**Assignment**
What is needed here is every line of the records that includes "black".

** Opening Dataset content block **

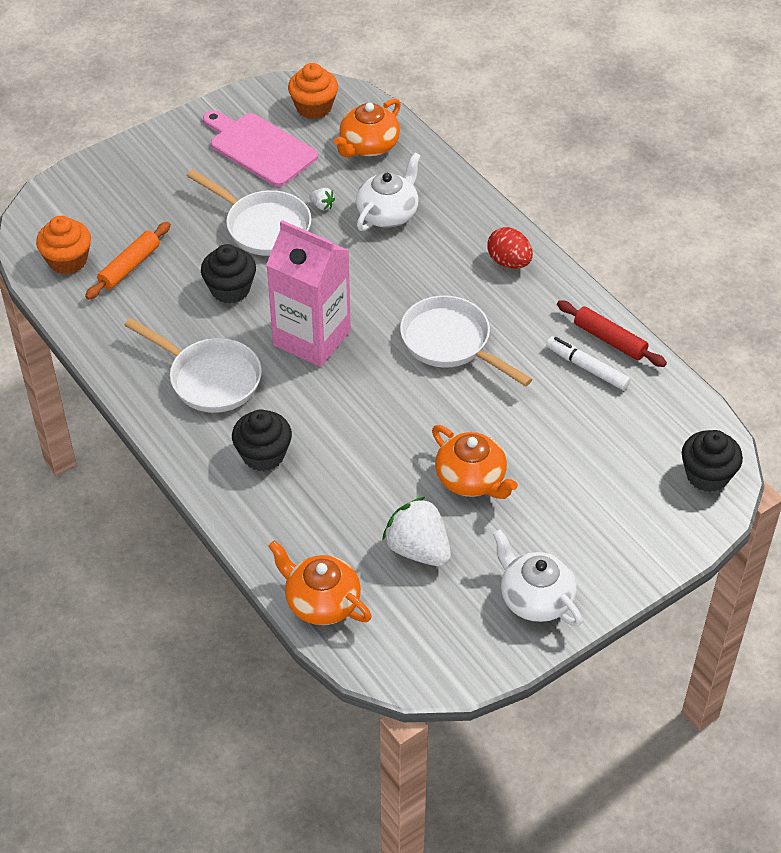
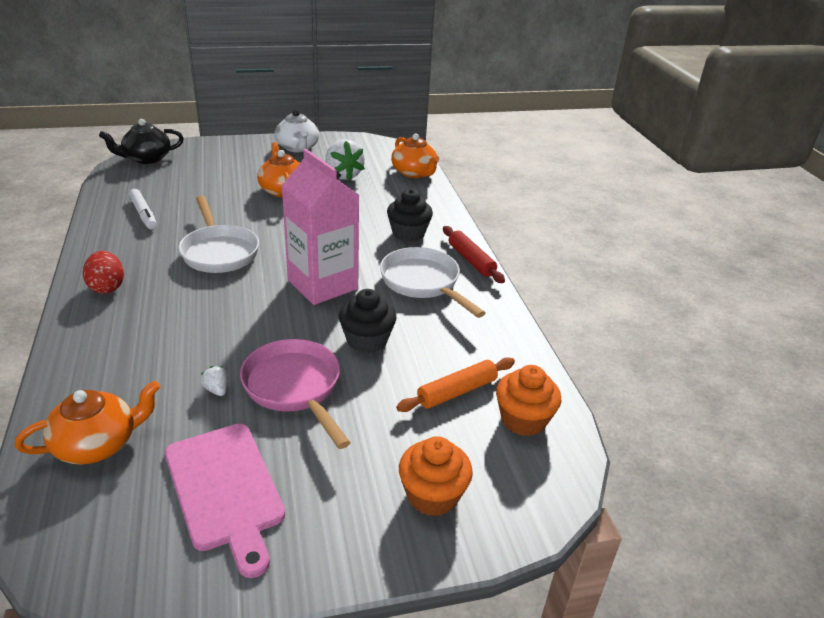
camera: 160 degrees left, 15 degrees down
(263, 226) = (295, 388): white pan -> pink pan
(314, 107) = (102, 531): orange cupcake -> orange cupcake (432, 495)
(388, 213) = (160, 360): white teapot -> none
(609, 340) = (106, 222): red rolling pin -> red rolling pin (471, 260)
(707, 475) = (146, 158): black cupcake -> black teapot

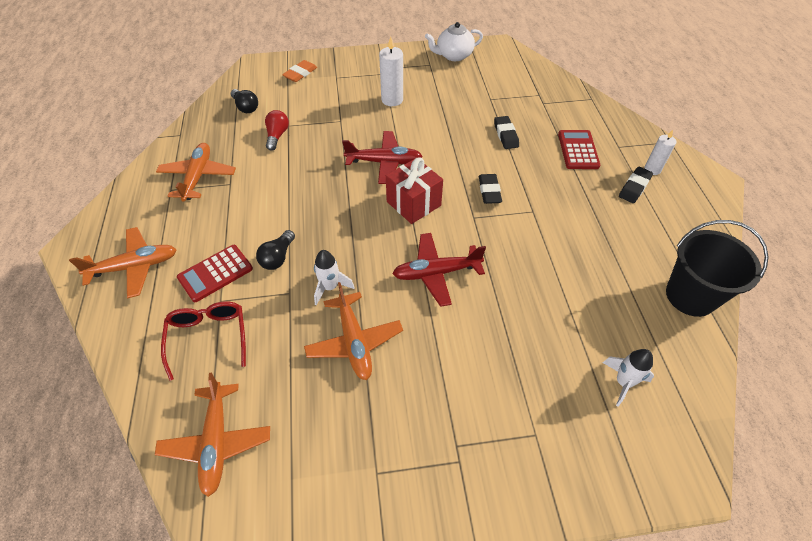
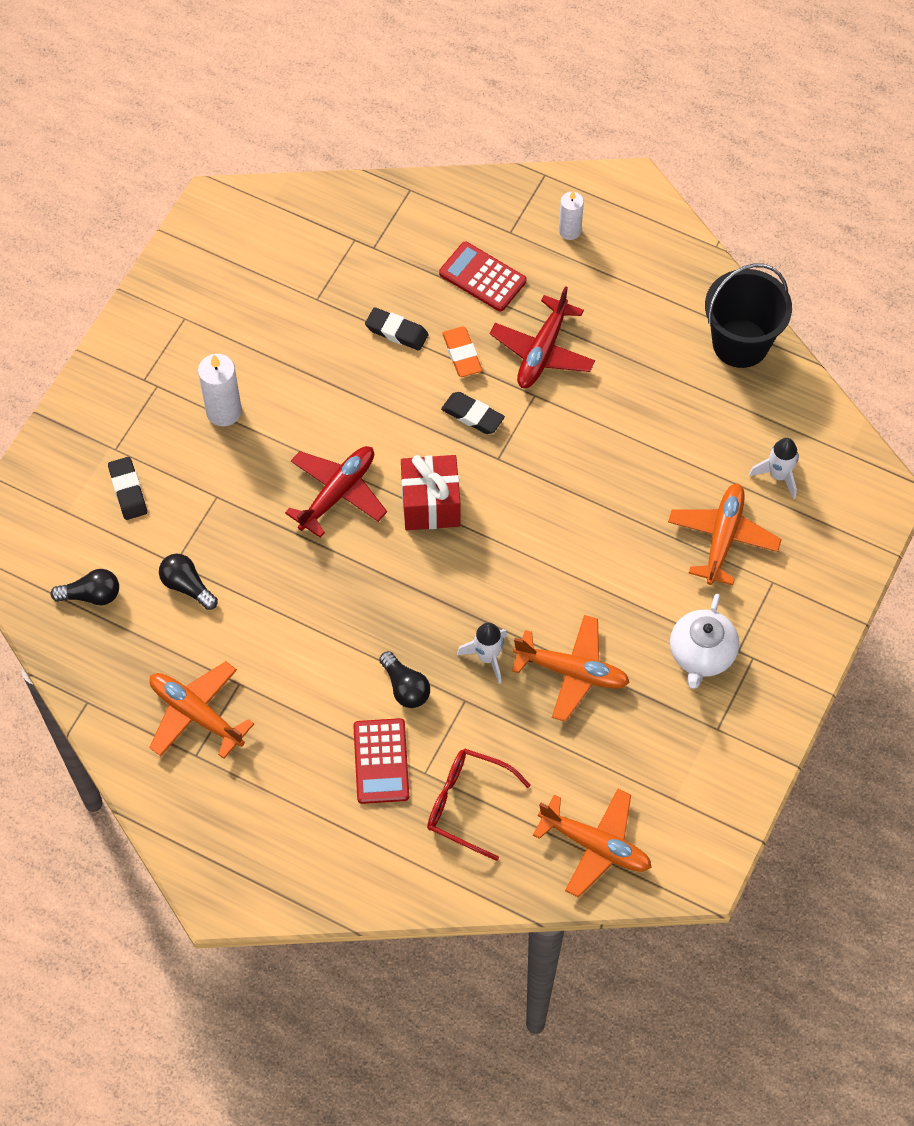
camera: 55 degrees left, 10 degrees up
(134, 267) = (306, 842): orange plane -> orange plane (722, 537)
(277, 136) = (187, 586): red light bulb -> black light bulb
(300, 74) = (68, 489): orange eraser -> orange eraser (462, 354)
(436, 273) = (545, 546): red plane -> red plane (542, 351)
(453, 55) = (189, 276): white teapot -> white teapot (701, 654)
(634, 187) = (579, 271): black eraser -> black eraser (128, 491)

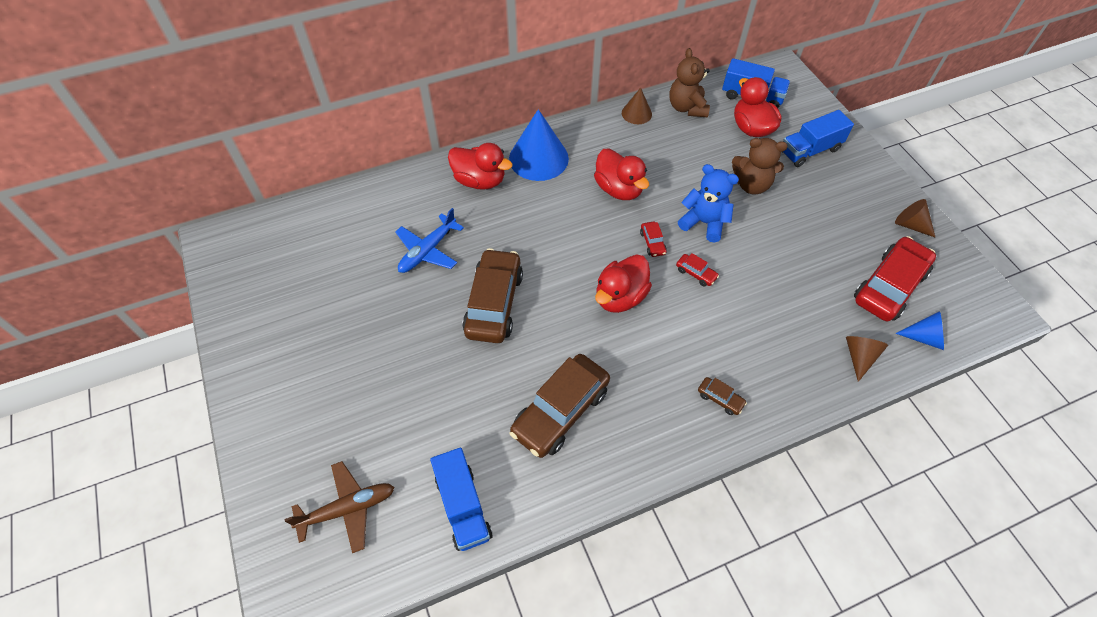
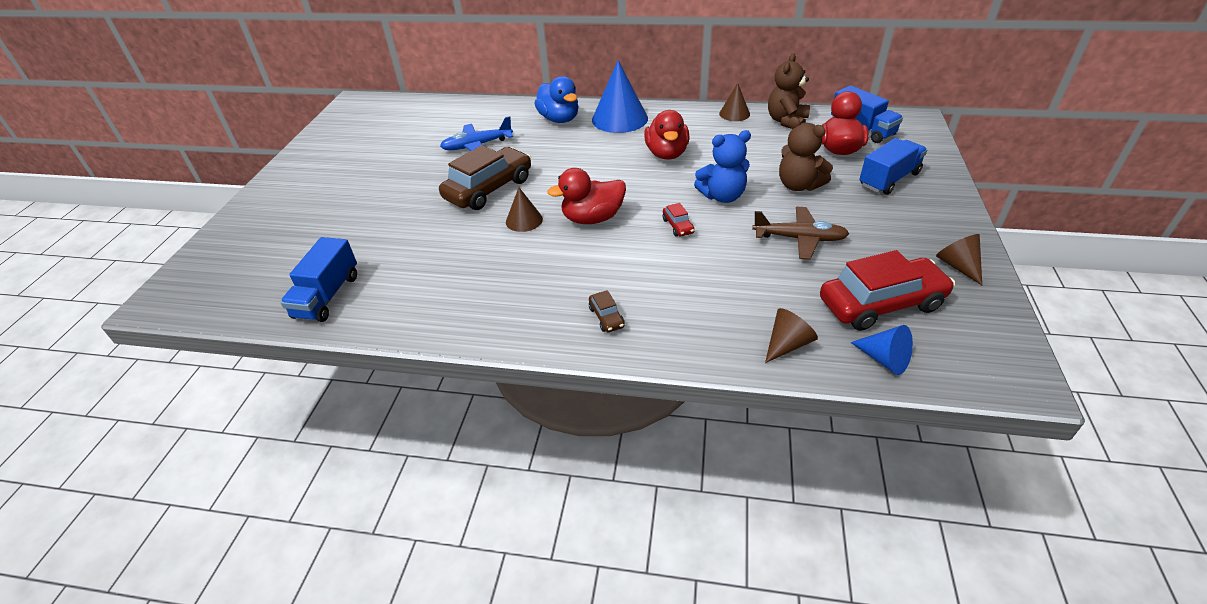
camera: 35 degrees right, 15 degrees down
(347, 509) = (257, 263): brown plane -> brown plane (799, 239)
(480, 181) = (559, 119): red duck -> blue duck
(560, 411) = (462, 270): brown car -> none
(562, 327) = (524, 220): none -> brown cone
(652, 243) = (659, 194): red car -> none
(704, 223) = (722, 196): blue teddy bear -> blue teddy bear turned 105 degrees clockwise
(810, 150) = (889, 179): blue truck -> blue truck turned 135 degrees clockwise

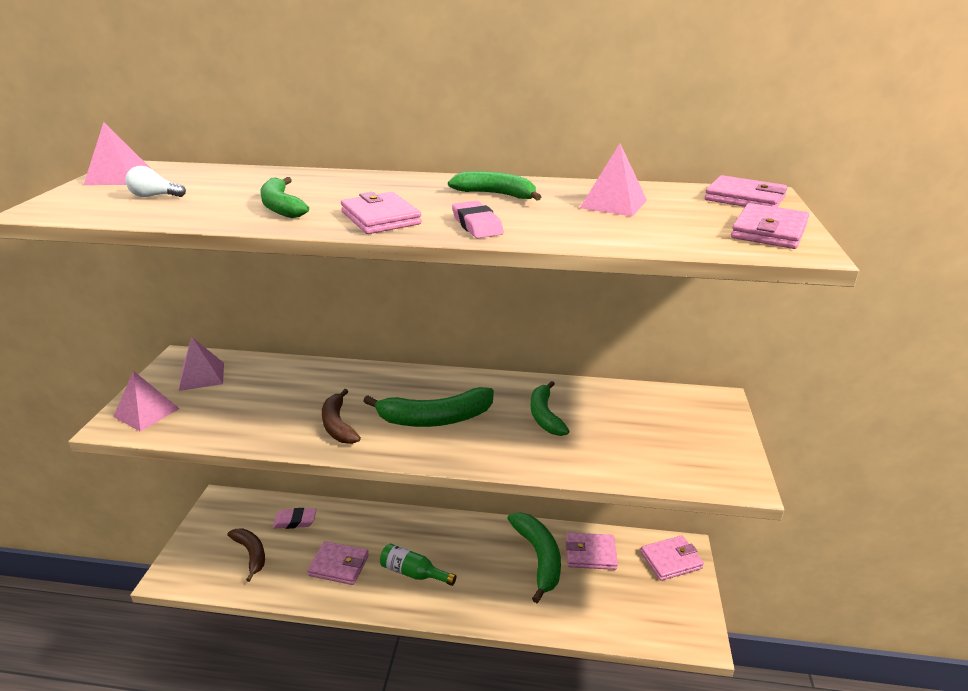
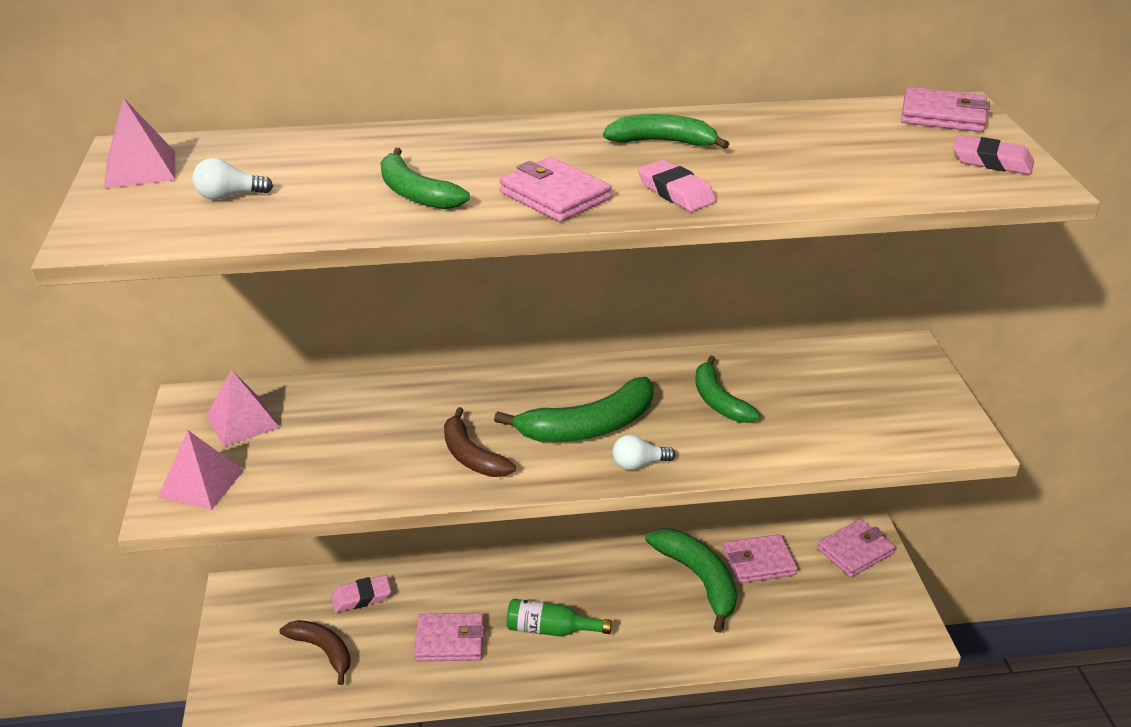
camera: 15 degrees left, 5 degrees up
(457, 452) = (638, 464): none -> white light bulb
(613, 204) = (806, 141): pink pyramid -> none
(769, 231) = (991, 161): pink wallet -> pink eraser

** Closing Dataset content block **

**Response for this exercise**
(707, 475) = (146, 158): black cupcake -> black teapot
(277, 136) = (187, 586): red light bulb -> black light bulb
(634, 187) = (579, 271): black eraser -> black eraser (128, 491)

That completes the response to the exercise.